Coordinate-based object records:
Content starts
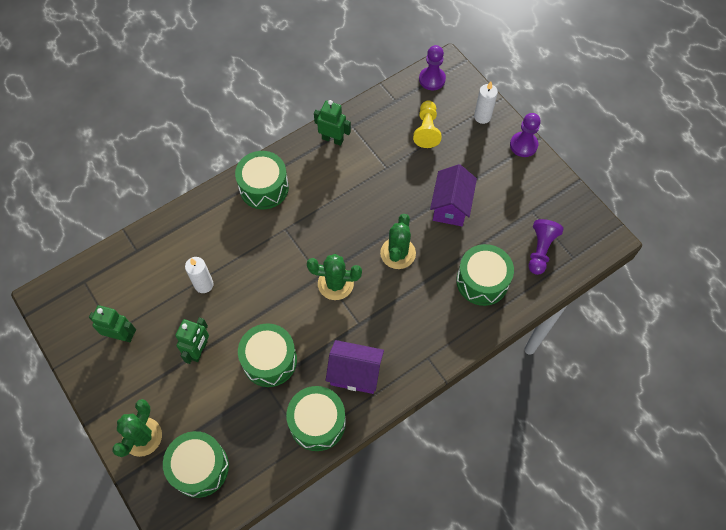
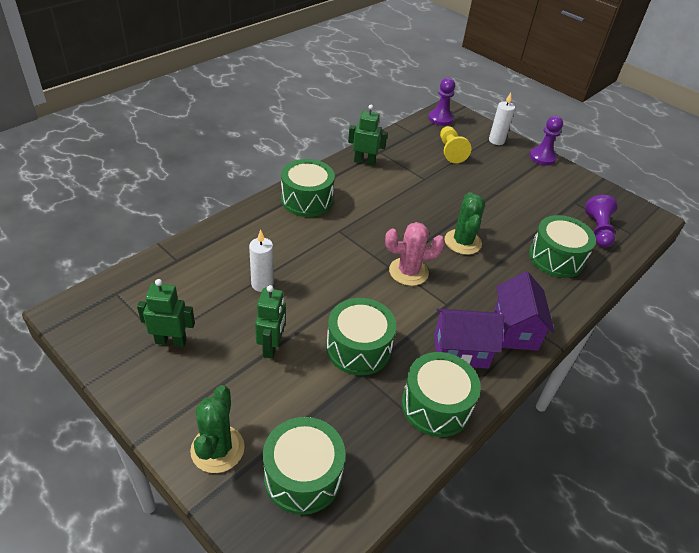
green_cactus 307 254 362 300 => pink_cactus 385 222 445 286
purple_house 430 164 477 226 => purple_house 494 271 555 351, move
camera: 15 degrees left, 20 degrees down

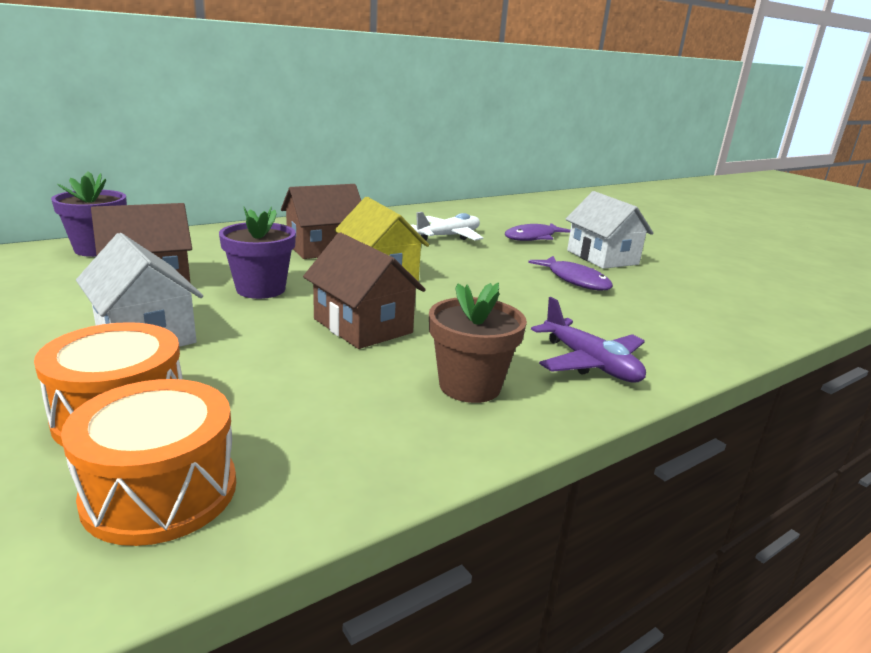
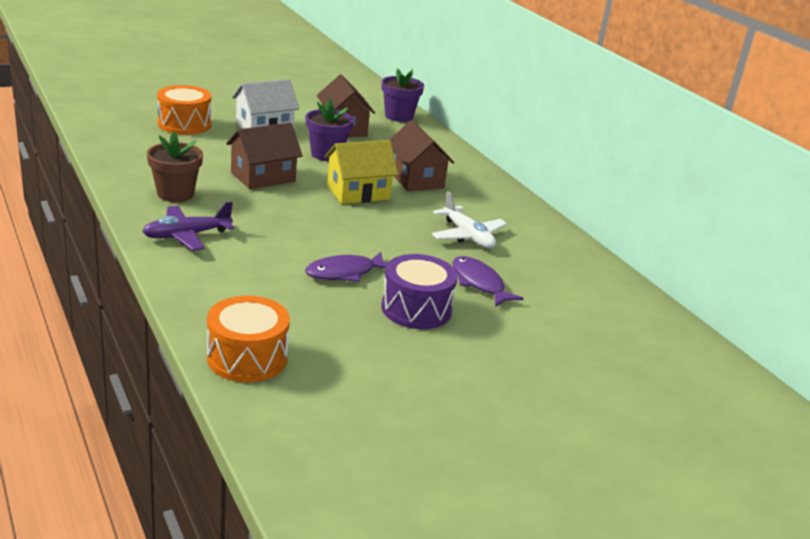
orange_drum 61 379 236 546 => orange_drum 207 296 290 382, move
white_house 566 191 654 269 => purple_drum 381 254 458 329
camera: 95 degrees right, 5 degrees up

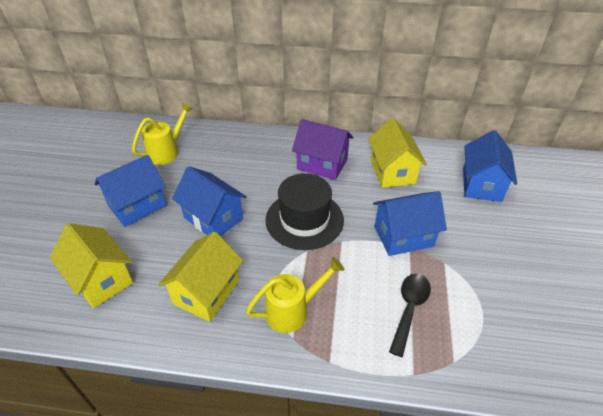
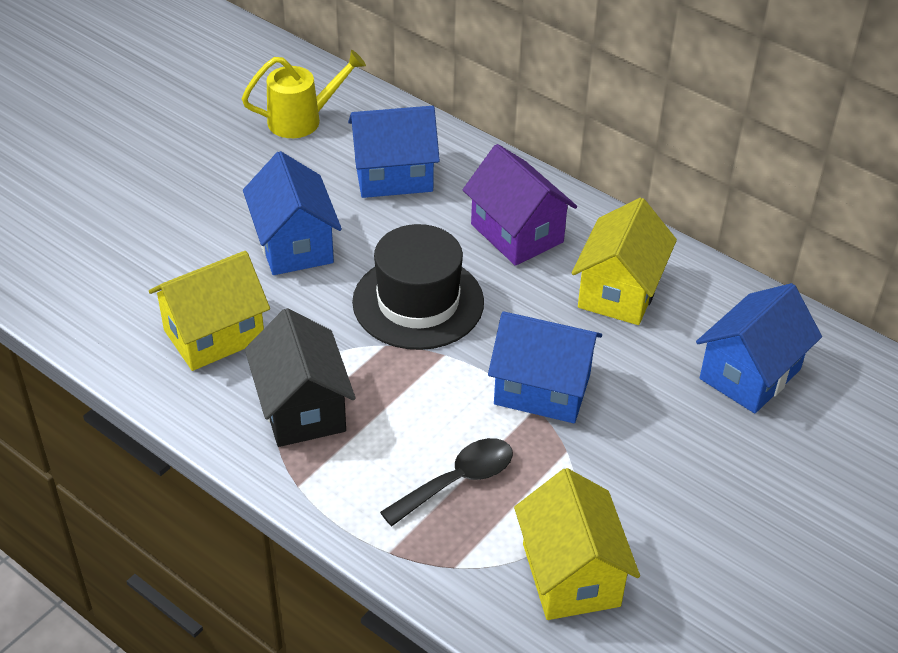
yellow_watering_can 246 257 345 333 => black_house 245 308 356 447
blue_house 95 155 166 227 => blue_house 348 106 440 198, move
yellow_house 50 223 133 308 => yellow_house 514 468 640 620, move
camera: 30 degrees right, 0 degrees up

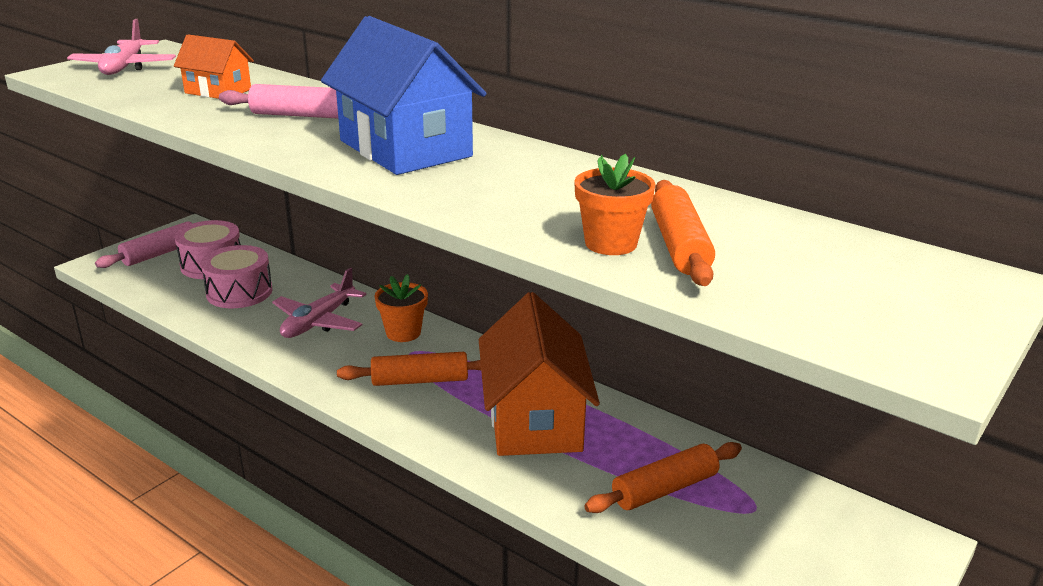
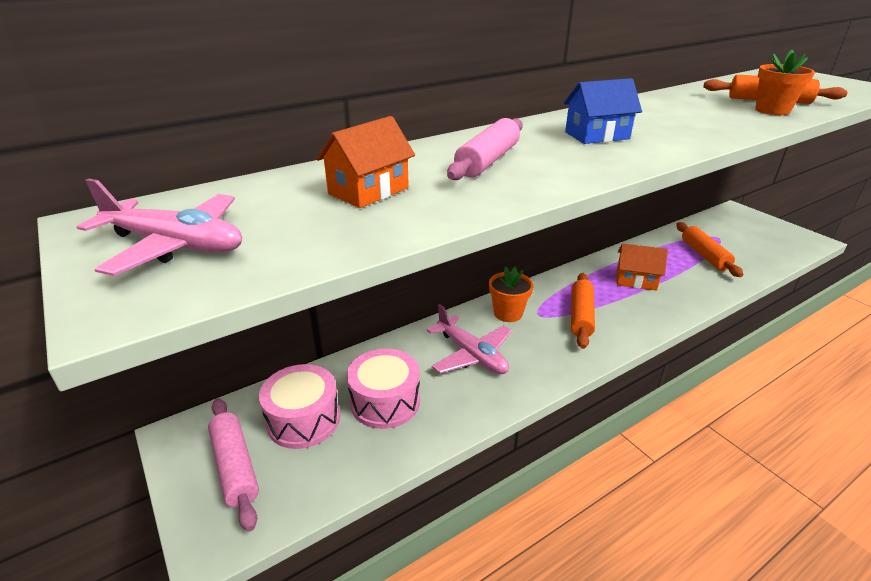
blue_house 321 16 487 175 => blue_house 564 78 642 144, x0.53
orange_house 479 292 600 456 => orange_house 616 243 668 291, x0.53
camera: 70 degrees left, 5 degrees up

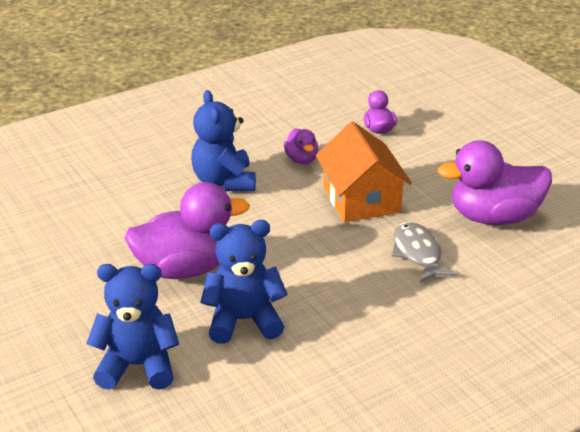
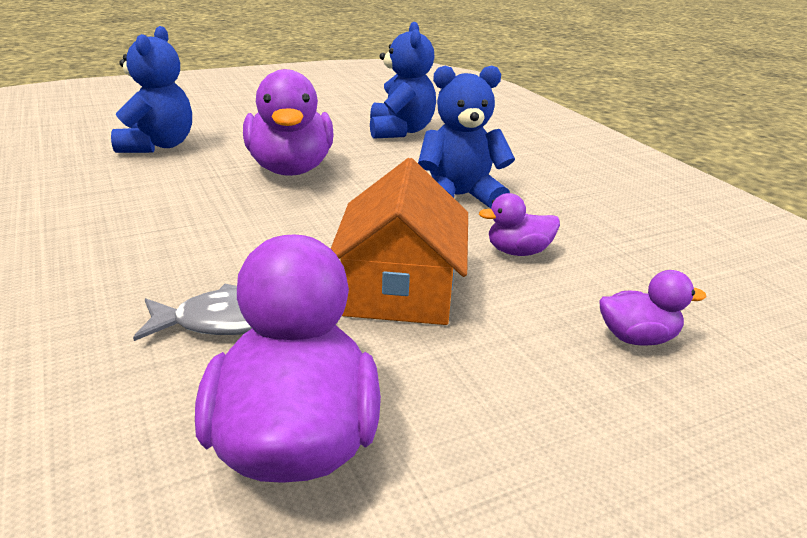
orange_house 316 122 412 222 => orange_house 331 158 468 325, 75 degrees counterclockwise
blue_teddy_bear 200 220 288 344 => blue_teddy_bear 370 22 436 139, move
camera: 95 degrees right, 5 degrees down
Content ends
(Task): Please return every line of the records above that contains the word "down".

(Exercise result):
camera: 15 degrees left, 20 degrees down
camera: 95 degrees right, 5 degrees down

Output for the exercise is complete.